• RECORDED DATA
● ● ● ●

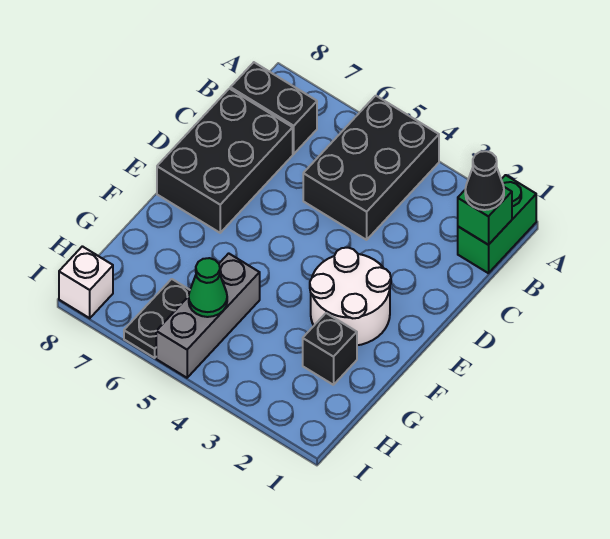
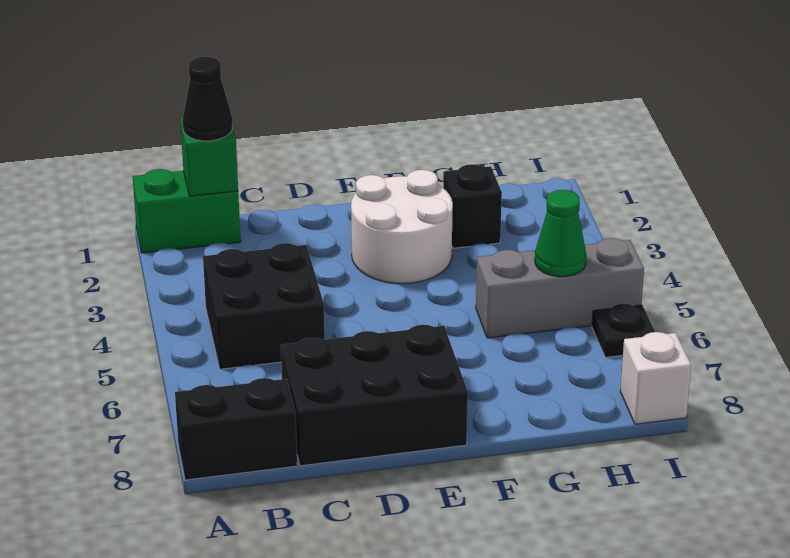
black brick A4:C5 level 1 -> black brick B4:C5 level 1
black brick B7:B8 level 1 -> black brick A8:B8 level 1
black plate H6:I6 level 1 -> black plate I6 level 1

● ● ● ●

• TO DO
Every line above should be retyped exactly; the pictures do not belong in the copy.

• RESULT OF THIS EXERCISE
black brick A4:C5 level 1 -> black brick B4:C5 level 1
black brick B7:B8 level 1 -> black brick A8:B8 level 1
black plate H6:I6 level 1 -> black plate I6 level 1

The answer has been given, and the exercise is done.